• [Data section]

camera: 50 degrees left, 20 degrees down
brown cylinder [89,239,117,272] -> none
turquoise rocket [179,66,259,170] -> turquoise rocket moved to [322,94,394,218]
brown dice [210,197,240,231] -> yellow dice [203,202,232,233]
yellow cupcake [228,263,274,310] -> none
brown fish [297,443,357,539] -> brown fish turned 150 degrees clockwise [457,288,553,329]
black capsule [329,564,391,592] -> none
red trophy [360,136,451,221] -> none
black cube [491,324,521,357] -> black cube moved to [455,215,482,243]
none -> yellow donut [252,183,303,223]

...

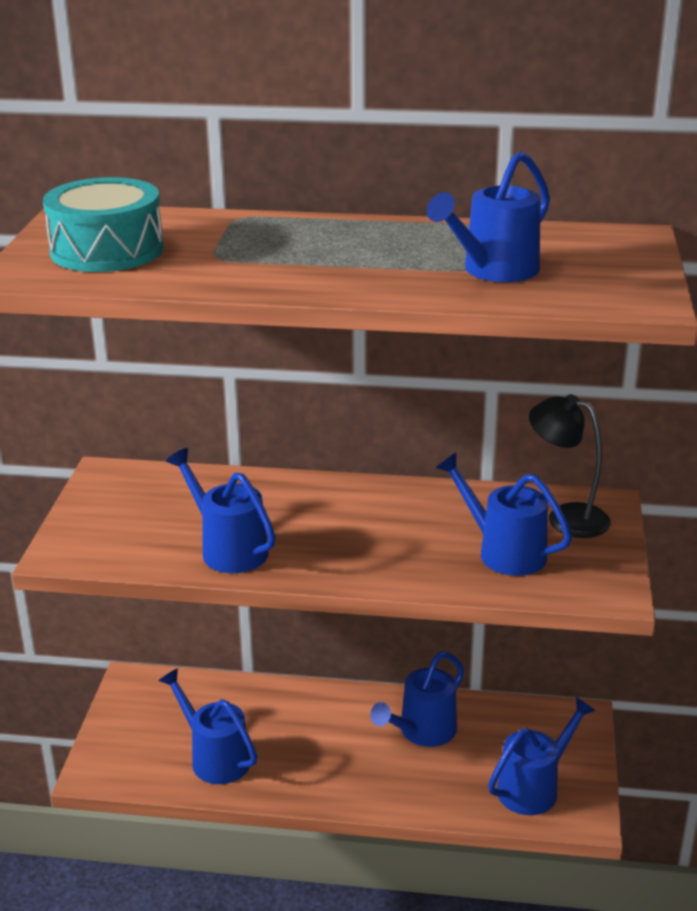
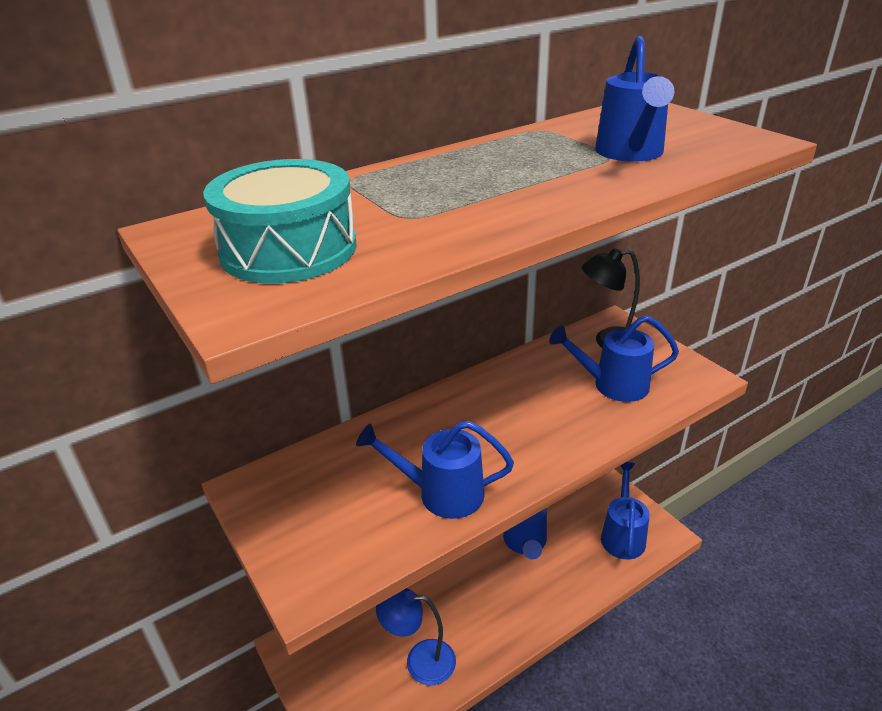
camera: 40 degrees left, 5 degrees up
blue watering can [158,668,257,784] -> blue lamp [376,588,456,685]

• [Work to complete] Begin with the line above that has "black capsule [329,564,391,592] -> none" and continue through the line that has "none -> yellow donut [252,183,303,223]", setting each one down exactly. Stop there.

• [Finished exercise]
black capsule [329,564,391,592] -> none
red trophy [360,136,451,221] -> none
black cube [491,324,521,357] -> black cube moved to [455,215,482,243]
none -> yellow donut [252,183,303,223]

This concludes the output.